Extract each line of the listing below that contains the string "acciaccatura".

• • • • • • •

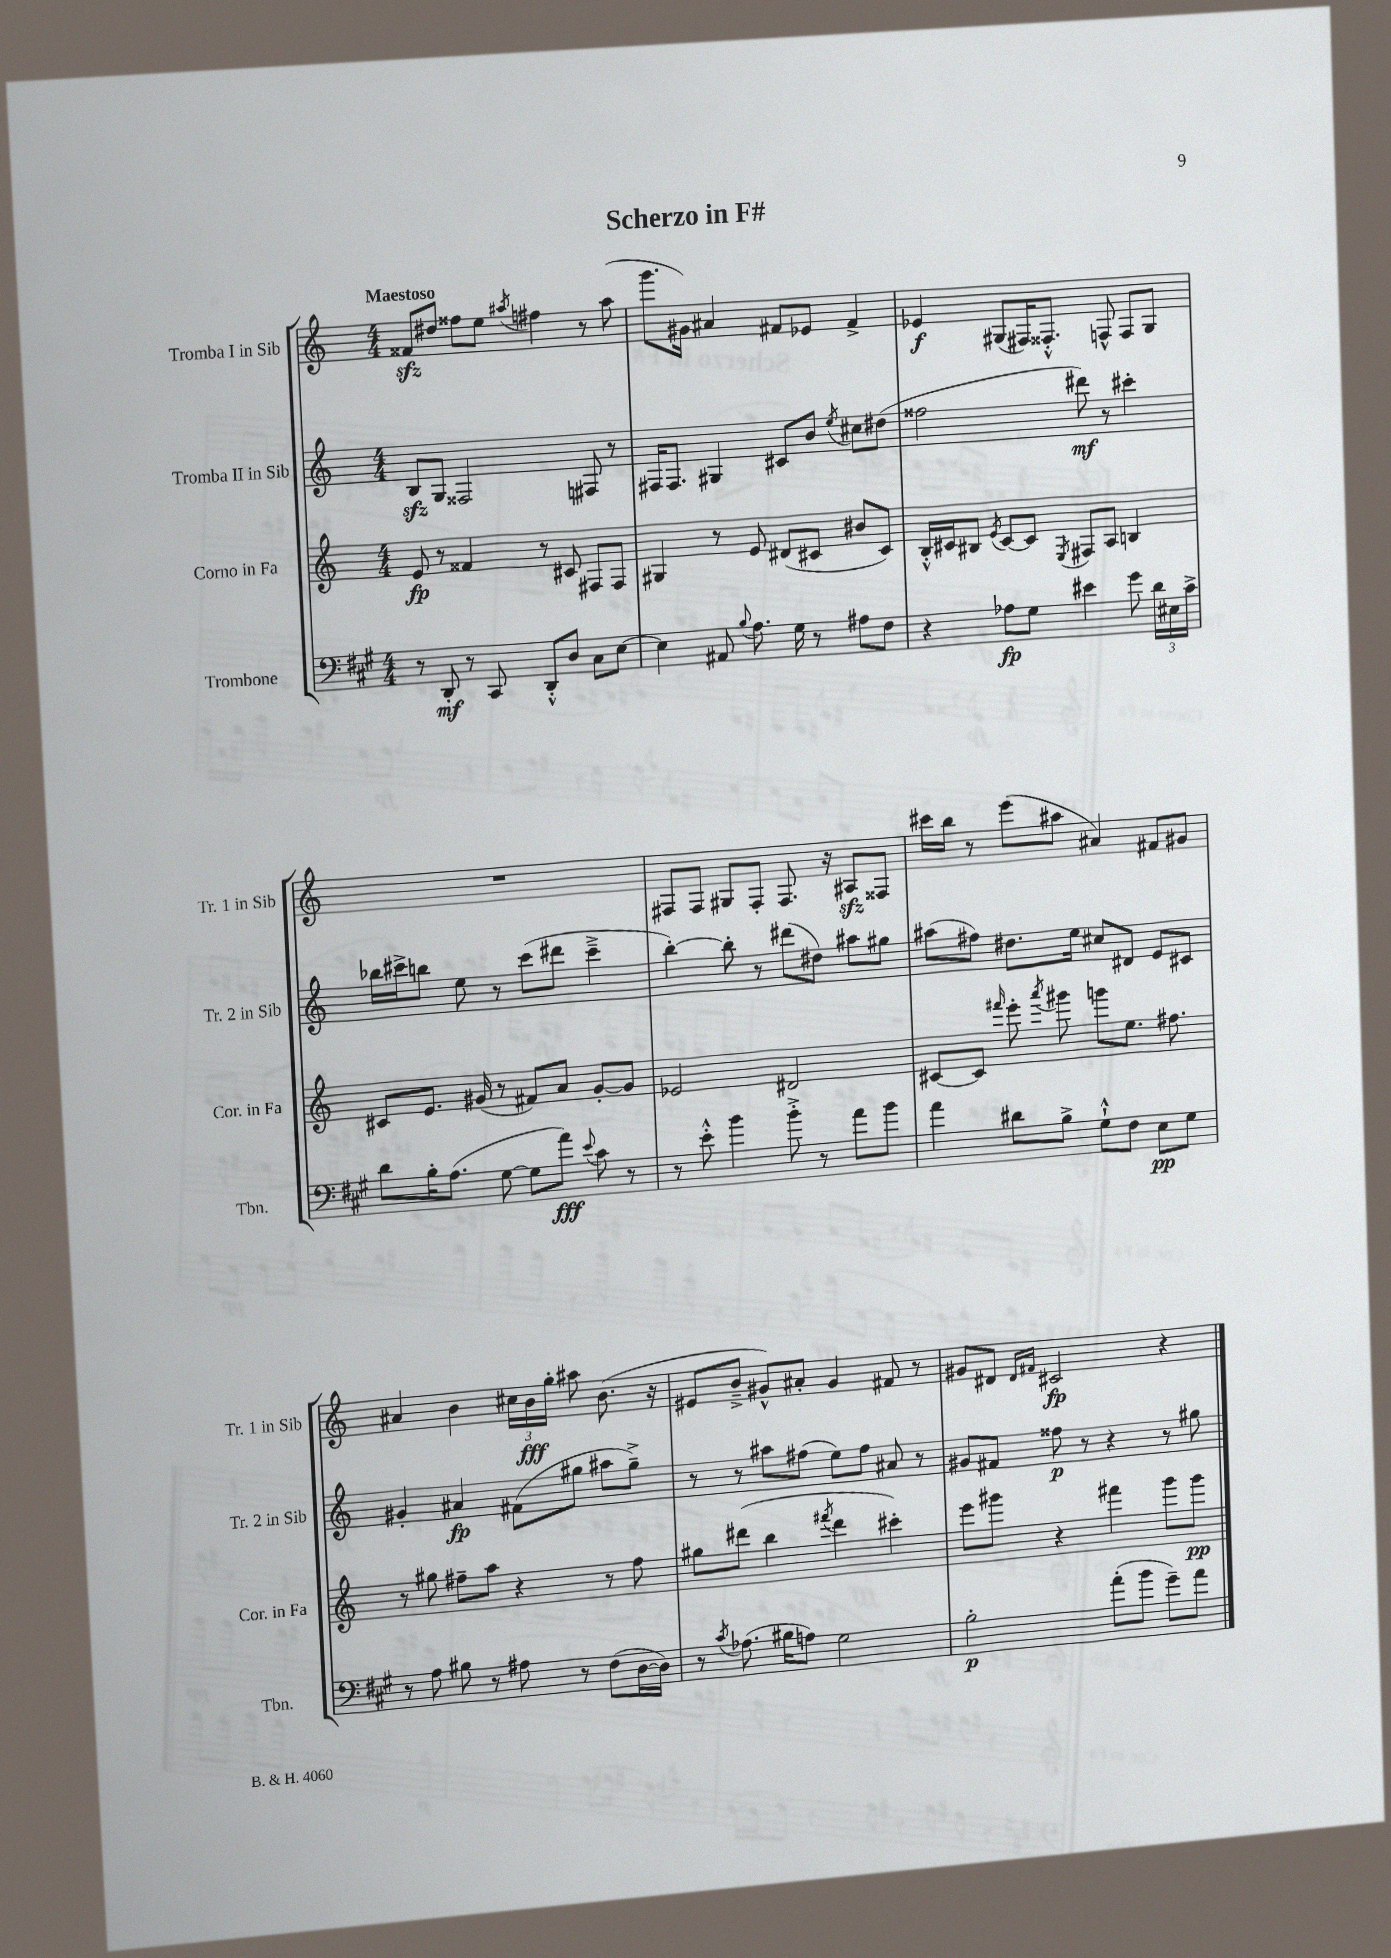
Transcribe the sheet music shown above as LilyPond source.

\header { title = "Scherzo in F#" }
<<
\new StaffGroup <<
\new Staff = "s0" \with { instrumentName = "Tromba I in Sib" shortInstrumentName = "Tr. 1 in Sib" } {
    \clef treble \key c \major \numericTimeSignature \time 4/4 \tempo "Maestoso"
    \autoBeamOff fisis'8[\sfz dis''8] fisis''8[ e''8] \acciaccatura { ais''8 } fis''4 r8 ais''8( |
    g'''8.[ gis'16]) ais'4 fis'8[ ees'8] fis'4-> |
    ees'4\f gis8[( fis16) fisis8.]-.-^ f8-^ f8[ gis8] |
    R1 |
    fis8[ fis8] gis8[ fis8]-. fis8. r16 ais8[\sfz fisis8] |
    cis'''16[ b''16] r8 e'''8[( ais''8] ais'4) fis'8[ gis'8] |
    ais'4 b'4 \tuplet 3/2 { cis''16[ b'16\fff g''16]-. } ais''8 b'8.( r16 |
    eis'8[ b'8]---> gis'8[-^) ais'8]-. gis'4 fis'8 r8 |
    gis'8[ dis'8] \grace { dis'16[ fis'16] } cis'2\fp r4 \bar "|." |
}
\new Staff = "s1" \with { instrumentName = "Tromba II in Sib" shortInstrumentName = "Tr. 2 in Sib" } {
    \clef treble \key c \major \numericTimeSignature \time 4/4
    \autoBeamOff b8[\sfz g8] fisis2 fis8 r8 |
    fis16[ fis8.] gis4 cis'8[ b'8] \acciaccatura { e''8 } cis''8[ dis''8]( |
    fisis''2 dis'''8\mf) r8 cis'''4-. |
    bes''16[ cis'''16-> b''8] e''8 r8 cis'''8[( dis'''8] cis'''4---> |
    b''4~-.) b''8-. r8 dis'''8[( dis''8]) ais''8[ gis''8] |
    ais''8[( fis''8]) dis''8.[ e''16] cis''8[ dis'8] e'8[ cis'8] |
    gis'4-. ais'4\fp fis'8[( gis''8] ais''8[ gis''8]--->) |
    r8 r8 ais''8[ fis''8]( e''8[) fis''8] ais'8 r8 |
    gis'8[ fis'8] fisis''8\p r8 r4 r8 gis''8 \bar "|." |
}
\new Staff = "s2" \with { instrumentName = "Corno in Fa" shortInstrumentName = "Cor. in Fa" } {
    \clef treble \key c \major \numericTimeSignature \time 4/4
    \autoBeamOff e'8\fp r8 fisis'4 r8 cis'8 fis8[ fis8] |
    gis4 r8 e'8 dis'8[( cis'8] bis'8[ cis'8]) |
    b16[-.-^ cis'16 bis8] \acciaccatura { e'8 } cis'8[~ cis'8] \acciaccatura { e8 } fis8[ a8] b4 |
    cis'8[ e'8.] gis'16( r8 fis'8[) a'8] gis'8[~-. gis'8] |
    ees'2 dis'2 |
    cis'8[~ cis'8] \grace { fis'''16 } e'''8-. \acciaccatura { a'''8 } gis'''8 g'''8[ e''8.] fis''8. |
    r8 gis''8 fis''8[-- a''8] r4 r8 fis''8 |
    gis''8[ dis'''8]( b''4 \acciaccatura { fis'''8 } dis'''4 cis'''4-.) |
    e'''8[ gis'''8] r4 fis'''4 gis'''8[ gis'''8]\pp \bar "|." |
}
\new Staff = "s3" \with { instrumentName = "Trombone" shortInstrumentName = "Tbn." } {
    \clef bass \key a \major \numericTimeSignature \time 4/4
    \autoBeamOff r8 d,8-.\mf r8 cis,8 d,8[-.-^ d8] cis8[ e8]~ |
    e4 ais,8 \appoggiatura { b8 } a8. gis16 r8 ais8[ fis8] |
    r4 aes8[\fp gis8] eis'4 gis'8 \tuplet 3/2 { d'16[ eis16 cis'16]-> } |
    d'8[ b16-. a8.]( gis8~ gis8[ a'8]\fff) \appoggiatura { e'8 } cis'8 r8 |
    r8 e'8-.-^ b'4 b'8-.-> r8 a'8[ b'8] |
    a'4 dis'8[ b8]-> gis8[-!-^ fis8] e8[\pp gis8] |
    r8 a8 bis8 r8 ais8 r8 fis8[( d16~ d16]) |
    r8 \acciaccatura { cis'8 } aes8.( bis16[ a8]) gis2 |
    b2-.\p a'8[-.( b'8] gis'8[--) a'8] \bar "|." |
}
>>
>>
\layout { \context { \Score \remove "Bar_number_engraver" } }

• • • • • • •

■ **Solution for this task**:
    \autoBeamOff fisis'8[\sfz dis''8] fisis''8[ e''8] \acciaccatura { ais''8 } fis''4 r8 ais''8( |
    fis16[ fis8.] gis4 cis'8[ b'8] \acciaccatura { e''8 } cis''8[ dis''8]( |
    b16[-.-^ cis'16 bis8] \acciaccatura { e'8 } cis'8[~ cis'8] \acciaccatura { e8 } fis8[ a8] b4 |
    cis'8[~ cis'8] \grace { fis'''16 } e'''8-. \acciaccatura { a'''8 } gis'''8 g'''8[ e''8.] fis''8. |
    gis''8[ dis'''8]( b''4 \acciaccatura { fis'''8 } dis'''4 cis'''4-.) |
    r8 \acciaccatura { cis'8 } aes8.( bis16[ a8]) gis2 |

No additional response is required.